━━ ENTRIES SHOWN

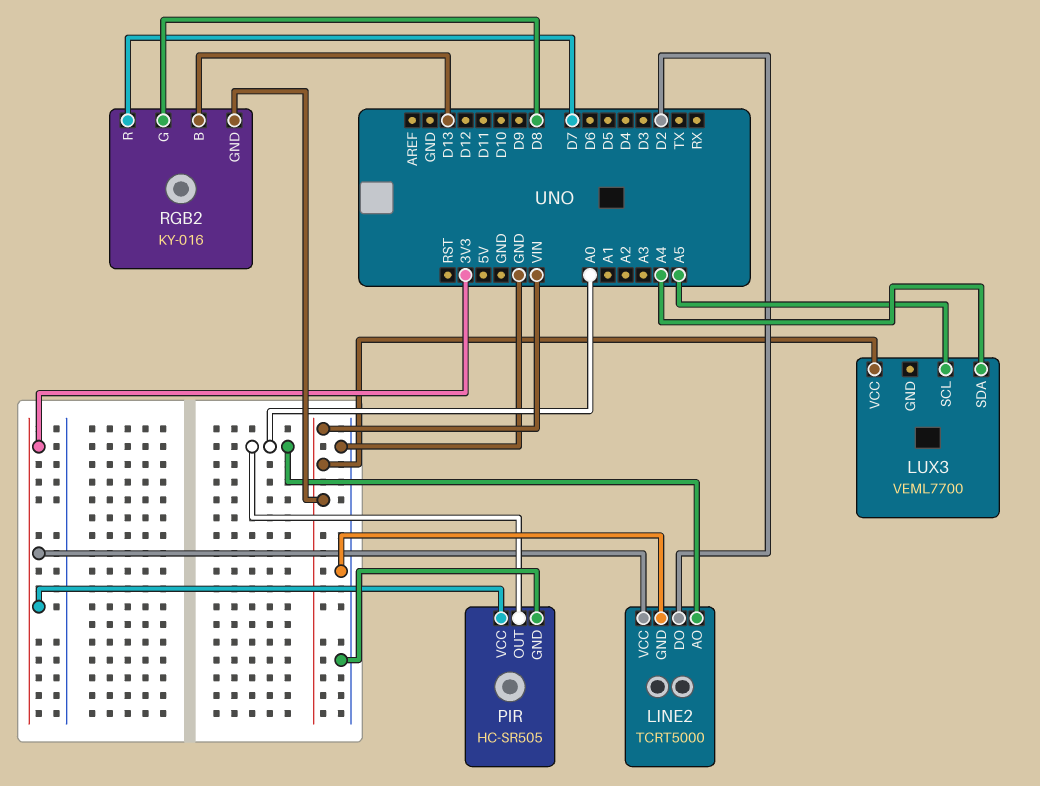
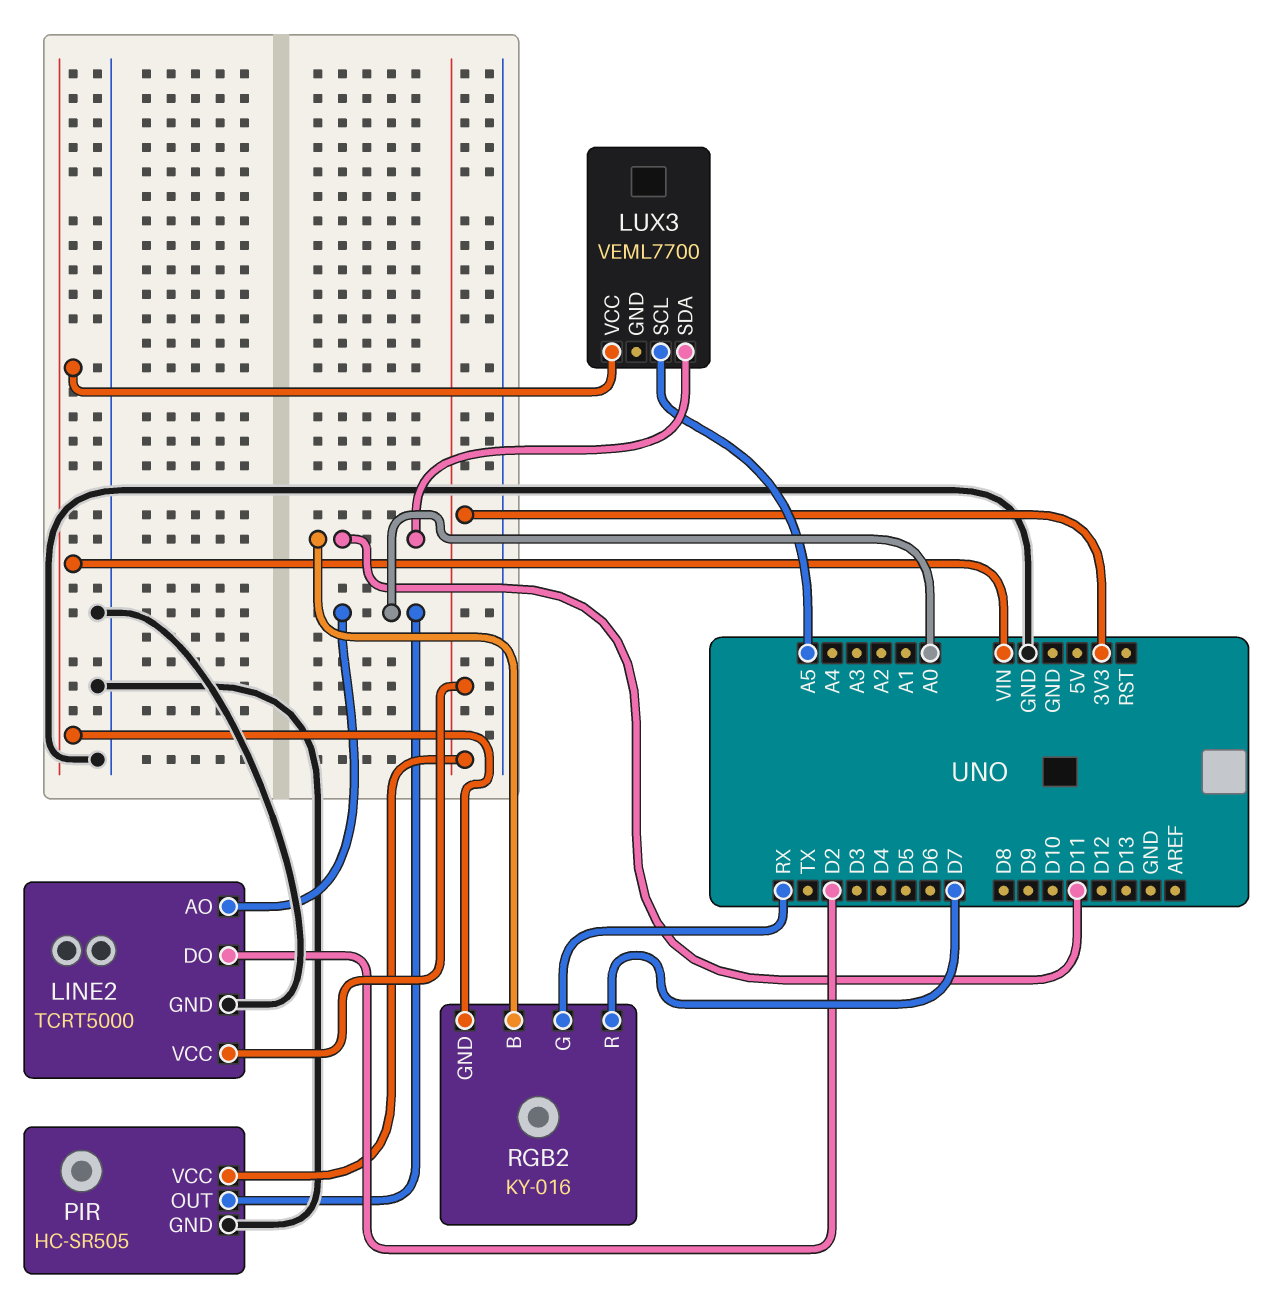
LUX3 pin SDA: A4 -> D11
RGB2 pin B: D13 -> D11
RGB2 pin G: D8 -> RX

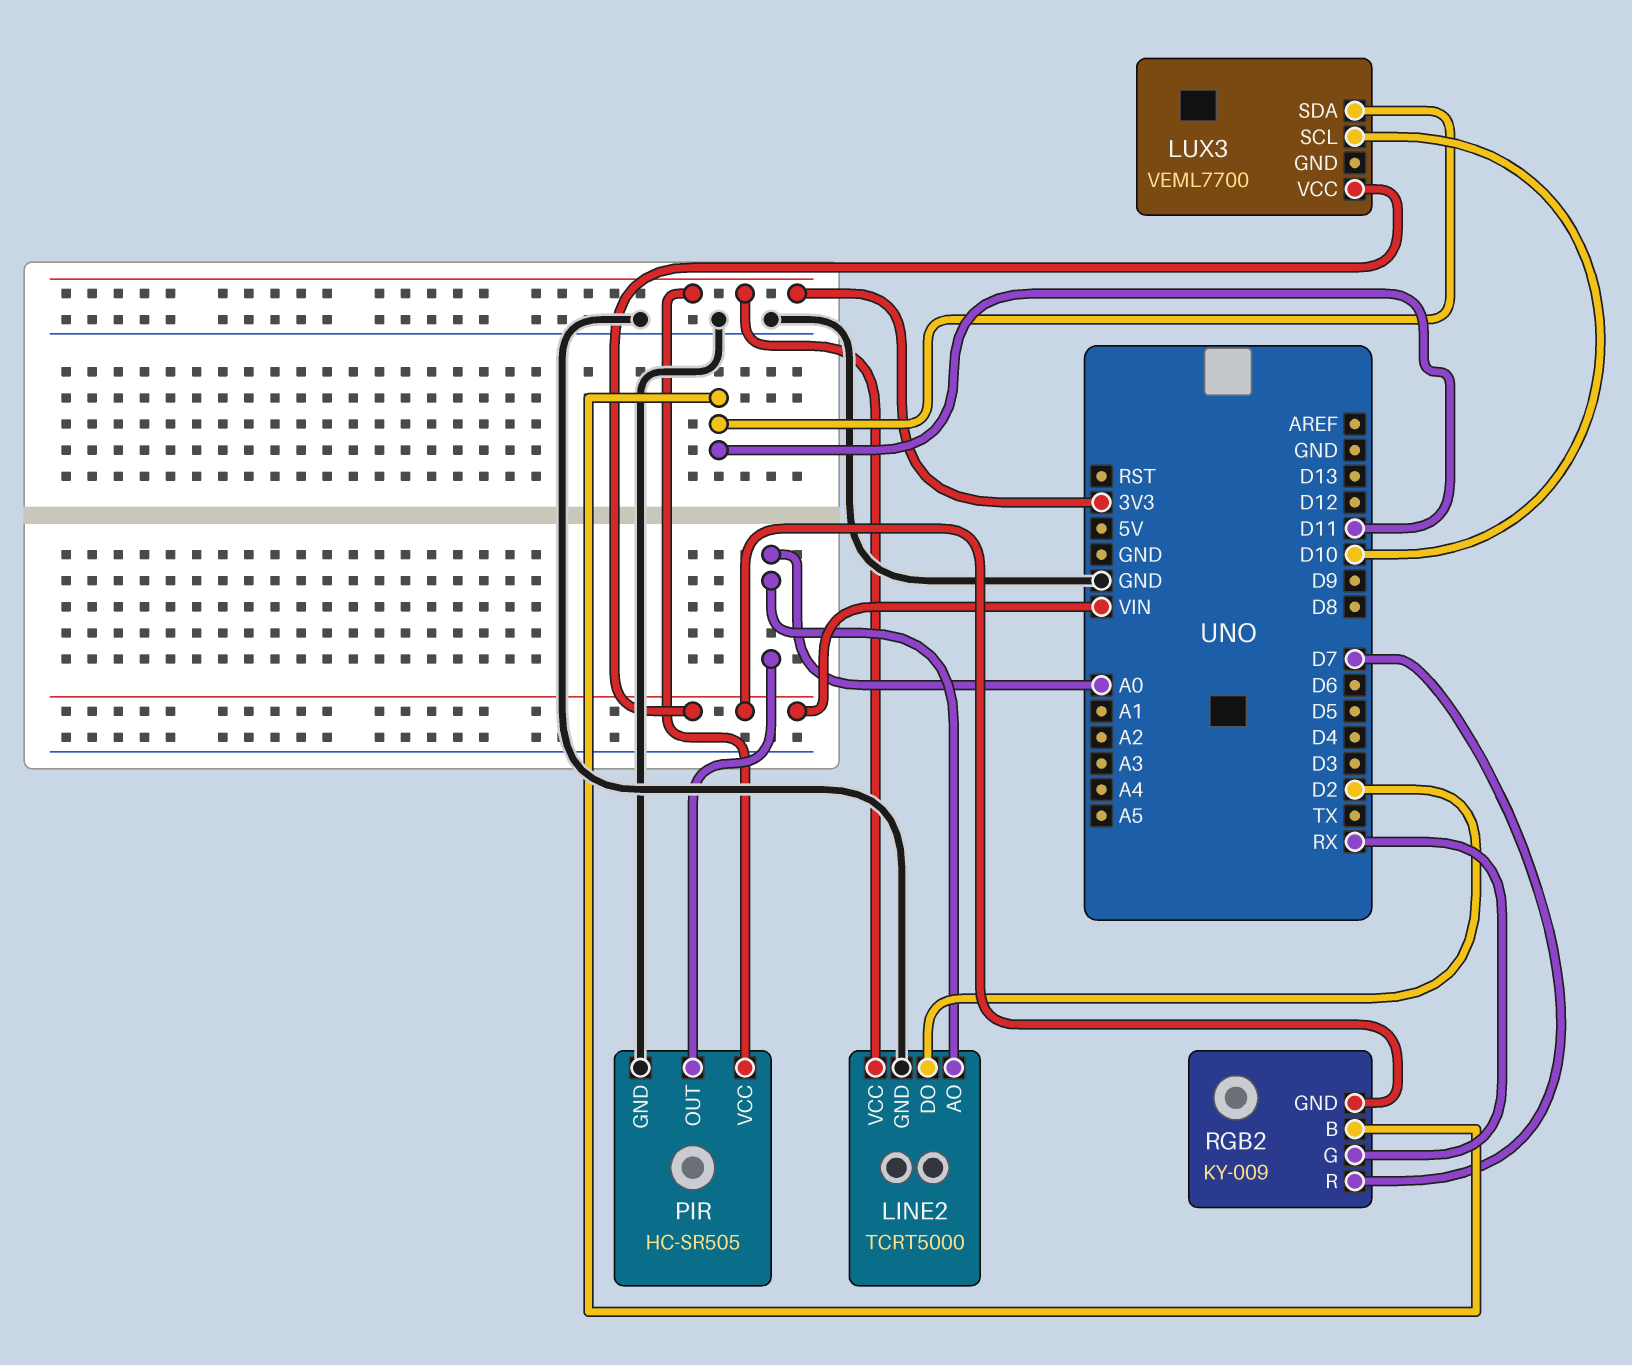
LUX3 pin SCL: A5 -> D10
RGB2: KY-016 -> KY-009

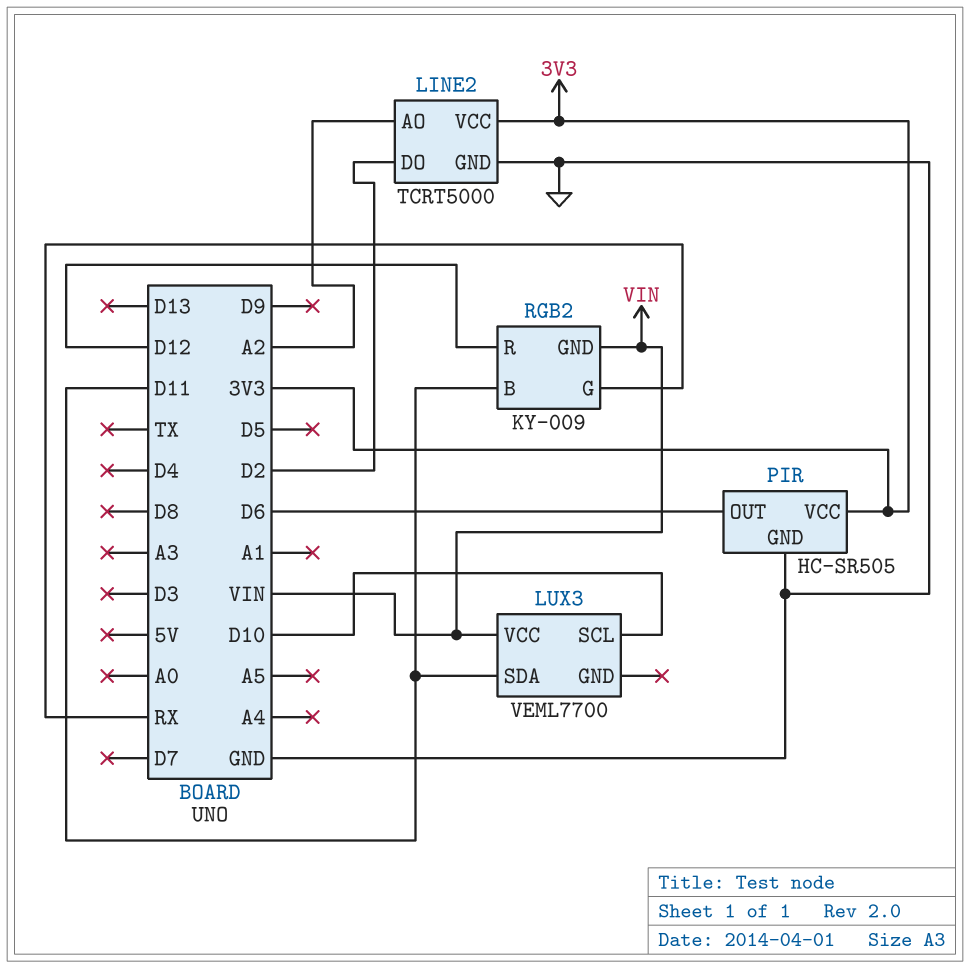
LINE2 pin AO: A0 -> A2
PIR pin OUT: A0 -> D6
RGB2 pin R: D7 -> D12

━━━━

Reproduce exactly the lines that run from the line holding "RGB2: KY-016 -> KY-009" through the final line of the entries, and omit every picture.

RGB2: KY-016 -> KY-009

LINE2 pin AO: A0 -> A2
PIR pin OUT: A0 -> D6
RGB2 pin R: D7 -> D12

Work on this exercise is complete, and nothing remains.